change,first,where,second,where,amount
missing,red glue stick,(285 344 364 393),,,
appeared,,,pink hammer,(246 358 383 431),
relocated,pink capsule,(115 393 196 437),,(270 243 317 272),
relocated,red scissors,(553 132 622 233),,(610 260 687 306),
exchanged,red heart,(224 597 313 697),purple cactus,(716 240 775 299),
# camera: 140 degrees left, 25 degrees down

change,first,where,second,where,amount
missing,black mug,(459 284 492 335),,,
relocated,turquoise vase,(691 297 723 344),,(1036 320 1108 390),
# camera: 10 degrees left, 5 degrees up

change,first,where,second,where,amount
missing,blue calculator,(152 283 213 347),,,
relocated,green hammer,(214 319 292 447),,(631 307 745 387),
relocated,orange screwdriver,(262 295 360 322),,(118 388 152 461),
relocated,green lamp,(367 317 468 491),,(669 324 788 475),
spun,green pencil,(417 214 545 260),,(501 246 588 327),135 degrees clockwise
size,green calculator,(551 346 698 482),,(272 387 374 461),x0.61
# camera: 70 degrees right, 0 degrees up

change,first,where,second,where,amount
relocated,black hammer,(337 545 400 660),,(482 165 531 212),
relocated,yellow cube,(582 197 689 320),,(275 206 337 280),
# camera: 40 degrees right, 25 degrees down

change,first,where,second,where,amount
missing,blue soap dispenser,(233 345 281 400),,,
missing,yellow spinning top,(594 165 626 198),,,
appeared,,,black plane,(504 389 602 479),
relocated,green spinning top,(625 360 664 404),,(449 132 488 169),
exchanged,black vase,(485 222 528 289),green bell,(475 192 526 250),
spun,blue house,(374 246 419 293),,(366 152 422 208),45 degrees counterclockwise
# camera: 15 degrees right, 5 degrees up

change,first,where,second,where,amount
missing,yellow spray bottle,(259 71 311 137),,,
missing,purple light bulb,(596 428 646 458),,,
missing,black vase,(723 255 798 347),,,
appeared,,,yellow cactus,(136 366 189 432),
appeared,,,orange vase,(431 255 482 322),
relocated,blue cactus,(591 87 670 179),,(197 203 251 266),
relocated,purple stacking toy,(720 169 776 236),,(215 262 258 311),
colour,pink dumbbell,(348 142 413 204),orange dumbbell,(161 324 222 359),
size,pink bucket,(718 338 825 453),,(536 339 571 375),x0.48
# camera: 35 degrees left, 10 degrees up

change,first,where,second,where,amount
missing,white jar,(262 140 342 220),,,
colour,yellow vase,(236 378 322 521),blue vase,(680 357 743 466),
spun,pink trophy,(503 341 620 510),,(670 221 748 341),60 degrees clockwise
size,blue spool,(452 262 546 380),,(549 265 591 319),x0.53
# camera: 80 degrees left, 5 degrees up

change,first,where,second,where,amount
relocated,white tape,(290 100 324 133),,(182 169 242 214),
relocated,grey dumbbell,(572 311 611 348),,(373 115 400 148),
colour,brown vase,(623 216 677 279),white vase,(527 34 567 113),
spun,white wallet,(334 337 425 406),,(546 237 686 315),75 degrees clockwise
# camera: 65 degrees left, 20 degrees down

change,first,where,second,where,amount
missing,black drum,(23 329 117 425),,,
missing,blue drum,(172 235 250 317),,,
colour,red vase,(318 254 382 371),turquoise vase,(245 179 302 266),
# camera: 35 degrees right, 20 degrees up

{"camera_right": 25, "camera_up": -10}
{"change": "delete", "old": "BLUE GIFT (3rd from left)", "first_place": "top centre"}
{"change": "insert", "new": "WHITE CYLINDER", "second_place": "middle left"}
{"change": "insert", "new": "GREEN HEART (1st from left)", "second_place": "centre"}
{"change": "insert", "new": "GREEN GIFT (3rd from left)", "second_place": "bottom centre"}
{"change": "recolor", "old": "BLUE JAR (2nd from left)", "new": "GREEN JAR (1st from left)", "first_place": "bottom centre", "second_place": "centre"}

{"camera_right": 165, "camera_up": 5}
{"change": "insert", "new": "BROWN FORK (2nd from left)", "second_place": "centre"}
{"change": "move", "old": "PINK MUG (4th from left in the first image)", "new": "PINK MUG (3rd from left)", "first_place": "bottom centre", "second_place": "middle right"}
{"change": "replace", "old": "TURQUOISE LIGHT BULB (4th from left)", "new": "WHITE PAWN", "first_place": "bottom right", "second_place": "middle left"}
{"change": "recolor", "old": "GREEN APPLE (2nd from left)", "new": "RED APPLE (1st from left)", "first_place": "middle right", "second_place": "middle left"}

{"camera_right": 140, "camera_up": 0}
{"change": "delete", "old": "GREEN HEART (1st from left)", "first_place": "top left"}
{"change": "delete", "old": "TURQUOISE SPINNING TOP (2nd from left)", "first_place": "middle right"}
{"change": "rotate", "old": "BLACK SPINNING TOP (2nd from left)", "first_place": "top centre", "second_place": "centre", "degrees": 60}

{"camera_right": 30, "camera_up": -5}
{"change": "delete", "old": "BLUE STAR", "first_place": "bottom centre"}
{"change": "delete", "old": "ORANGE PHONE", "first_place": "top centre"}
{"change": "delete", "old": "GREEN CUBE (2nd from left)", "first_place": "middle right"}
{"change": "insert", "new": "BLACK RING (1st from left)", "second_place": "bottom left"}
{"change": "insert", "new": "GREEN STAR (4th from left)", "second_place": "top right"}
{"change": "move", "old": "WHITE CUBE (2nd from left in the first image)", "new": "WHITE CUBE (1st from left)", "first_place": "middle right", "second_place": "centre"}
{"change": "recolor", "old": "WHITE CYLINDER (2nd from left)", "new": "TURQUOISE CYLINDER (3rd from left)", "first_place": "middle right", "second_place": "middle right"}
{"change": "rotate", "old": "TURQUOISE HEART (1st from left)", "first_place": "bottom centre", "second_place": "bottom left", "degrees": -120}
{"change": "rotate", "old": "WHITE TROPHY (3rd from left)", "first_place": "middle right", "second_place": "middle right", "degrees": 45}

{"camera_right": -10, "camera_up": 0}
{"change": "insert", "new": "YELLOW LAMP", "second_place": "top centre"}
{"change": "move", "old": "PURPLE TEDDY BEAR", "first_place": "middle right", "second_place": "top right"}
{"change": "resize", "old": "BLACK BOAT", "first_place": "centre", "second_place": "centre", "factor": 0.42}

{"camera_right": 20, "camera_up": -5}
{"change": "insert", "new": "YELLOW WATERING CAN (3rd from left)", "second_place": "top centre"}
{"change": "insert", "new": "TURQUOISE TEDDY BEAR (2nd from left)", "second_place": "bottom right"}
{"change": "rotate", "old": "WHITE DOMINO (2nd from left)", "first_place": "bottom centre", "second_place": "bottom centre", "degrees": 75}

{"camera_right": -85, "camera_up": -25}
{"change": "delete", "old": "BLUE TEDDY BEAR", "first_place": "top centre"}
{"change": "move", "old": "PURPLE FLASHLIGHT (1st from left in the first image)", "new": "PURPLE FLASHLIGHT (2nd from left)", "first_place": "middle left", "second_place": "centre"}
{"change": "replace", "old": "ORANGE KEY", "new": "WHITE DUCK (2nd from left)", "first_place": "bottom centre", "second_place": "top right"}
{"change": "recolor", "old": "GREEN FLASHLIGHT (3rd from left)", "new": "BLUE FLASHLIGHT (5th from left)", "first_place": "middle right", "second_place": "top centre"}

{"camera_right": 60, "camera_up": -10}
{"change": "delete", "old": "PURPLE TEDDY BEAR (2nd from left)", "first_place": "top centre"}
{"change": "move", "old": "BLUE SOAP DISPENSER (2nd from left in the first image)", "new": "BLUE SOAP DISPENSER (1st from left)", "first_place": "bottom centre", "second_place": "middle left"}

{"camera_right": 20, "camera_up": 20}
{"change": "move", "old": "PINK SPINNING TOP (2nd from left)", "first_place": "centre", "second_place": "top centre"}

########

■ WHAT TO DO ■
Where a line of the records has the string "GIFT", copy that line.

■ RESPONSE AREA ■
{"change": "delete", "old": "BLUE GIFT (3rd from left)", "first_place": "top centre"}
{"change": "insert", "new": "GREEN GIFT (3rd from left)", "second_place": "bottom centre"}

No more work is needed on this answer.